** Opening GIVEN DATA block **
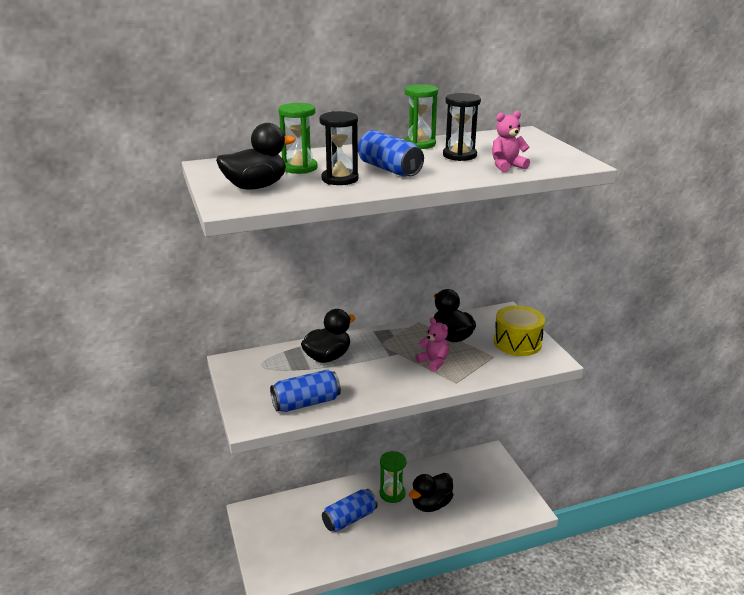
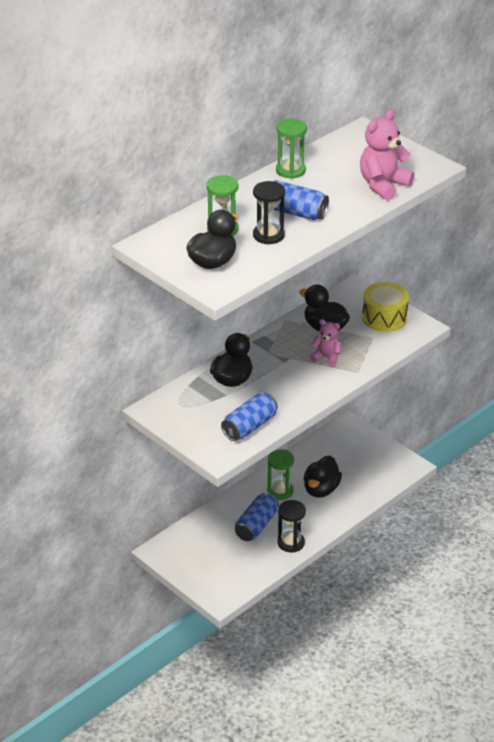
camera: 25 degrees left, 10 degrees up
(459, 155) = (336, 179): black hourglass -> black hourglass (291, 543)
(507, 166) = (383, 185): pink teddy bear -> pink teddy bear, size x1.67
** Closing GIVEN DATA block **
PROBLEM STATEMENT: Transcribe all the lines above exactly, apart from the pictures.

RESULT OF THIS TASK:
camera: 25 degrees left, 10 degrees up
(459, 155) = (336, 179): black hourglass -> black hourglass (291, 543)
(507, 166) = (383, 185): pink teddy bear -> pink teddy bear, size x1.67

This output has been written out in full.